What is expected: In the entries below, find the line with "P6 pin 3: SIG -> GND" and the line with "CN2 pin 2: VO -> +9V". Reproduce those two lines and every line between them exactly, and nothing more.
===== Study material
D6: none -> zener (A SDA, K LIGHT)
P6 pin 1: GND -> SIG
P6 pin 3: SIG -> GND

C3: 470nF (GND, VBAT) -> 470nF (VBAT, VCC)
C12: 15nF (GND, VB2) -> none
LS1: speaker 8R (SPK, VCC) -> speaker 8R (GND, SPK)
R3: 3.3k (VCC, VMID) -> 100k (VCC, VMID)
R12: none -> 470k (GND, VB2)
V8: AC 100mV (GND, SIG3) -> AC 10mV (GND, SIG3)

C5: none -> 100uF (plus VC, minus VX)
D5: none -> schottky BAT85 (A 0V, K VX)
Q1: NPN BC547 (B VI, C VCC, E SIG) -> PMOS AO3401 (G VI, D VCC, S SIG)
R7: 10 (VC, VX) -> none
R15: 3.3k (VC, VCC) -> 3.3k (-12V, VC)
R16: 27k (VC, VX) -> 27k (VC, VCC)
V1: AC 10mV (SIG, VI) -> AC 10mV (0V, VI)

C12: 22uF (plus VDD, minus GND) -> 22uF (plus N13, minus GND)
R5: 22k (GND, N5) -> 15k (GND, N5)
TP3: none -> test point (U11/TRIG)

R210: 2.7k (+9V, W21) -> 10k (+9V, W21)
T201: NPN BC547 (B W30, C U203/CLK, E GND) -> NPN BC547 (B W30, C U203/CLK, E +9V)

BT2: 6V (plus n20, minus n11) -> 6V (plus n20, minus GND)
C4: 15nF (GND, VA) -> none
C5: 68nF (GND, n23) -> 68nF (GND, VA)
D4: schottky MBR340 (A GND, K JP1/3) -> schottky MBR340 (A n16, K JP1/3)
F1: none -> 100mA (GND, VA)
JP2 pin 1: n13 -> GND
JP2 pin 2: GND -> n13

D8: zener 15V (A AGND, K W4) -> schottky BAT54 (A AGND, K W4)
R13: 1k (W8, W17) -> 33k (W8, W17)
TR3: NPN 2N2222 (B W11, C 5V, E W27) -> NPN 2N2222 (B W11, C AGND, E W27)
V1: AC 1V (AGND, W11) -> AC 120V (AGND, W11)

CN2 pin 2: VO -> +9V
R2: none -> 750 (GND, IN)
==========
Task output:
P6 pin 3: SIG -> GND

C3: 470nF (GND, VBAT) -> 470nF (VBAT, VCC)
C12: 15nF (GND, VB2) -> none
LS1: speaker 8R (SPK, VCC) -> speaker 8R (GND, SPK)
R3: 3.3k (VCC, VMID) -> 100k (VCC, VMID)
R12: none -> 470k (GND, VB2)
V8: AC 100mV (GND, SIG3) -> AC 10mV (GND, SIG3)

C5: none -> 100uF (plus VC, minus VX)
D5: none -> schottky BAT85 (A 0V, K VX)
Q1: NPN BC547 (B VI, C VCC, E SIG) -> PMOS AO3401 (G VI, D VCC, S SIG)
R7: 10 (VC, VX) -> none
R15: 3.3k (VC, VCC) -> 3.3k (-12V, VC)
R16: 27k (VC, VX) -> 27k (VC, VCC)
V1: AC 10mV (SIG, VI) -> AC 10mV (0V, VI)

C12: 22uF (plus VDD, minus GND) -> 22uF (plus N13, minus GND)
R5: 22k (GND, N5) -> 15k (GND, N5)
TP3: none -> test point (U11/TRIG)

R210: 2.7k (+9V, W21) -> 10k (+9V, W21)
T201: NPN BC547 (B W30, C U203/CLK, E GND) -> NPN BC547 (B W30, C U203/CLK, E +9V)

BT2: 6V (plus n20, minus n11) -> 6V (plus n20, minus GND)
C4: 15nF (GND, VA) -> none
C5: 68nF (GND, n23) -> 68nF (GND, VA)
D4: schottky MBR340 (A GND, K JP1/3) -> schottky MBR340 (A n16, K JP1/3)
F1: none -> 100mA (GND, VA)
JP2 pin 1: n13 -> GND
JP2 pin 2: GND -> n13

D8: zener 15V (A AGND, K W4) -> schottky BAT54 (A AGND, K W4)
R13: 1k (W8, W17) -> 33k (W8, W17)
TR3: NPN 2N2222 (B W11, C 5V, E W27) -> NPN 2N2222 (B W11, C AGND, E W27)
V1: AC 1V (AGND, W11) -> AC 120V (AGND, W11)

CN2 pin 2: VO -> +9V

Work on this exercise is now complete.